[WORK REQUEST]:
After removing every image, reproduce the data exactly as it appears.

Start of AVAILABLE DATA

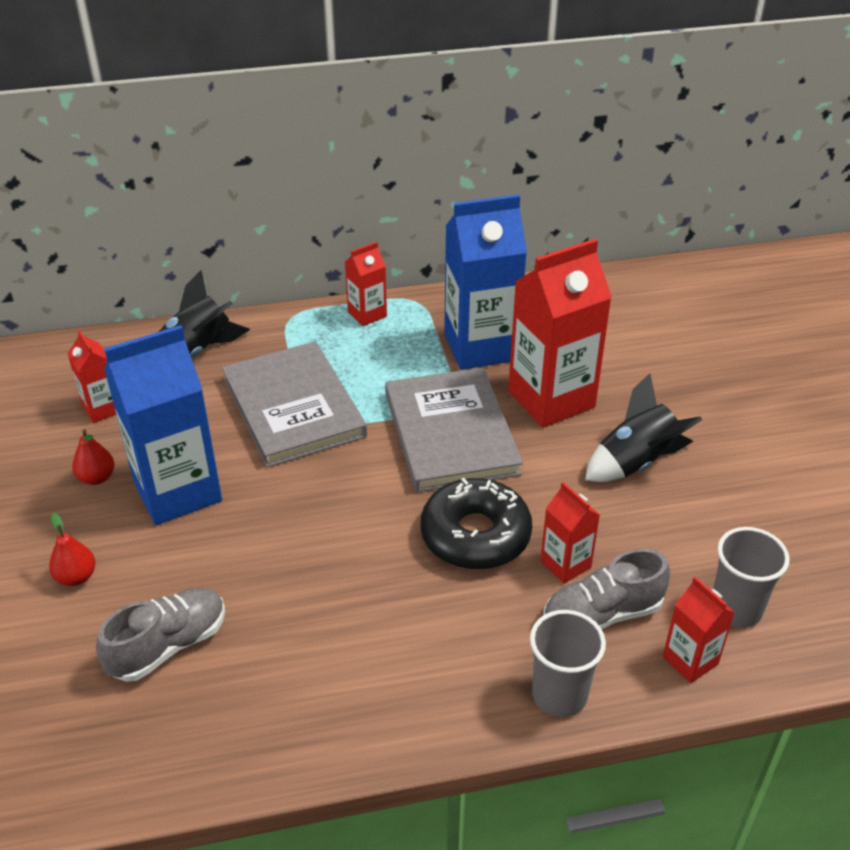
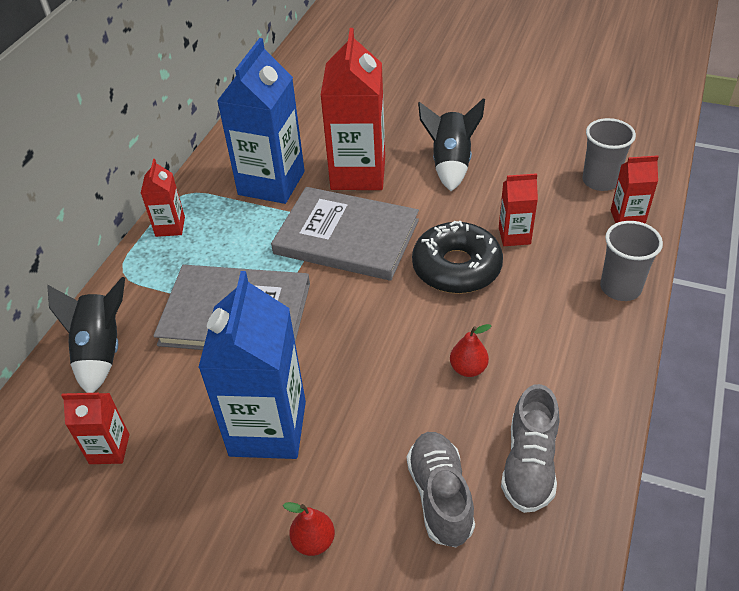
camera: 55 degrees left, 5 degrees up
(97, 478) = (199, 484): red pear -> red pear (468, 368)
(602, 615) = (568, 239): grey shoe -> grey shoe (529, 464)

End of AVAILABLE DATA

[ANSWER FOR THIS EXERCISE]:
camera: 55 degrees left, 5 degrees up
(97, 478) = (199, 484): red pear -> red pear (468, 368)
(602, 615) = (568, 239): grey shoe -> grey shoe (529, 464)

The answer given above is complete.